Assignment: Below are records to be copied exactly; their pictures are to be omitted.

The data:
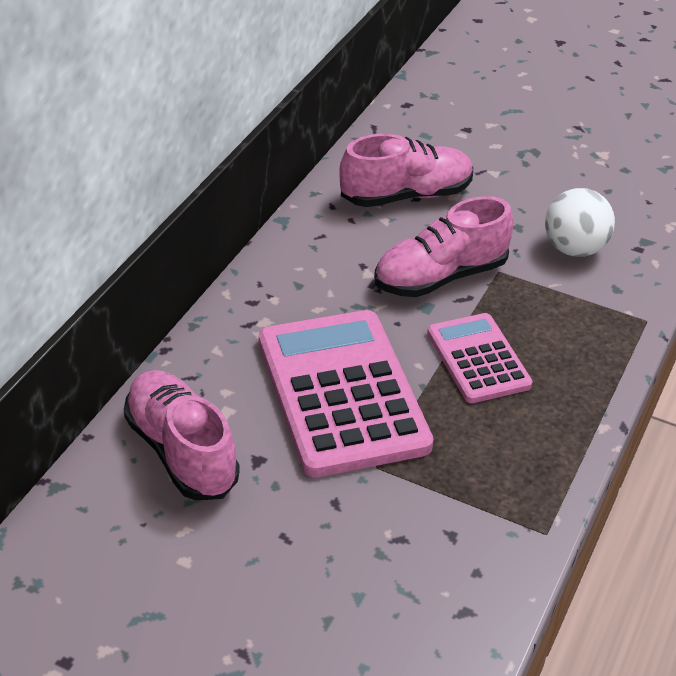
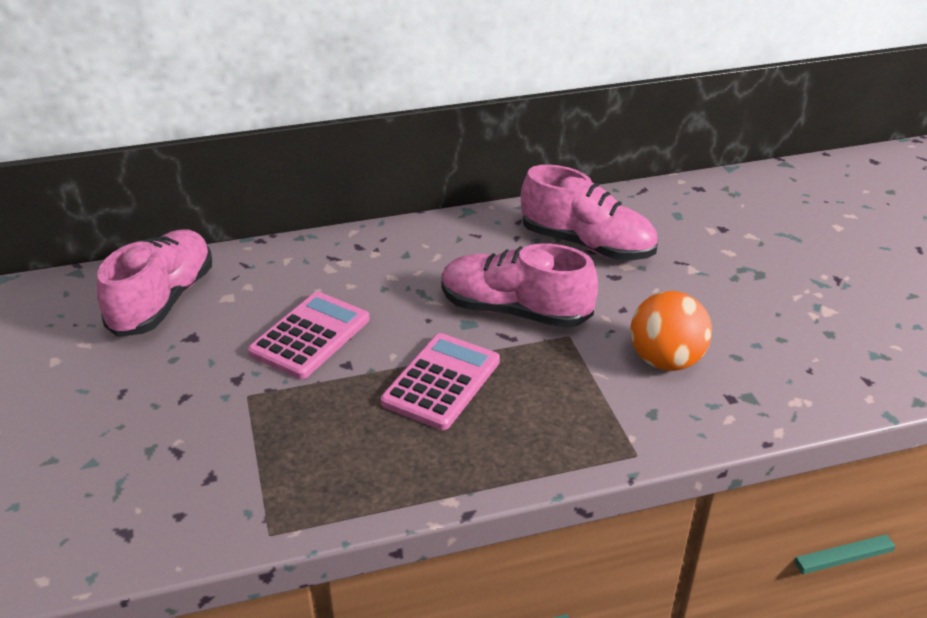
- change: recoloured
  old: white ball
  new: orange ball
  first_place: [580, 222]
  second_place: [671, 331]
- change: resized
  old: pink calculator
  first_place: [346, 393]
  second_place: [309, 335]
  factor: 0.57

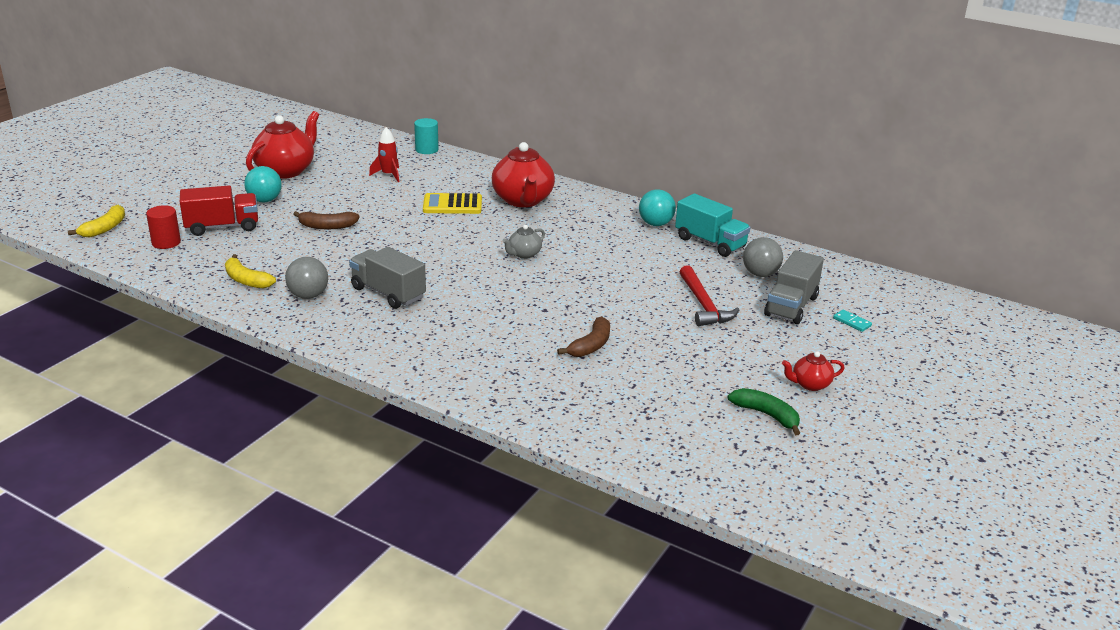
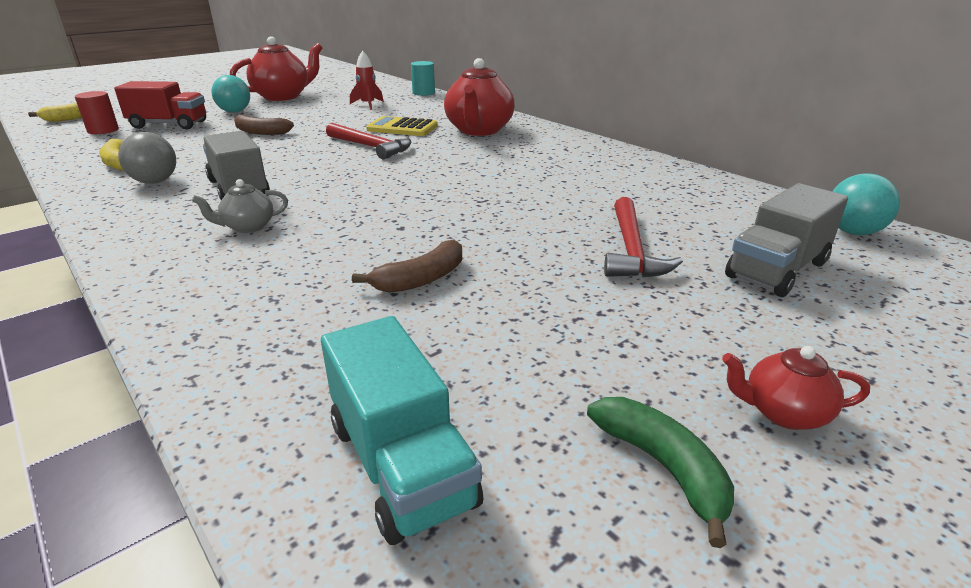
- change: removed
  old: grey ball
  first_place: [763, 257]
- change: removed
  old: turquoise domino
  first_place: [852, 321]
- change: added
  new: red hammer
  second_place: [368, 141]
- change: moved
  old: grey teapot
  first_place: [523, 242]
  second_place: [240, 206]
- change: moved
  old: turquoise ball
  first_place: [657, 207]
  second_place: [866, 204]
- change: moved
  old: turquoise truck
  first_place: [712, 225]
  second_place: [402, 430]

Result for this task:
- change: recoloured
  old: white ball
  new: orange ball
  first_place: [580, 222]
  second_place: [671, 331]
- change: resized
  old: pink calculator
  first_place: [346, 393]
  second_place: [309, 335]
  factor: 0.57

- change: removed
  old: grey ball
  first_place: [763, 257]
- change: removed
  old: turquoise domino
  first_place: [852, 321]
- change: added
  new: red hammer
  second_place: [368, 141]
- change: moved
  old: grey teapot
  first_place: [523, 242]
  second_place: [240, 206]
- change: moved
  old: turquoise ball
  first_place: [657, 207]
  second_place: [866, 204]
- change: moved
  old: turquoise truck
  first_place: [712, 225]
  second_place: [402, 430]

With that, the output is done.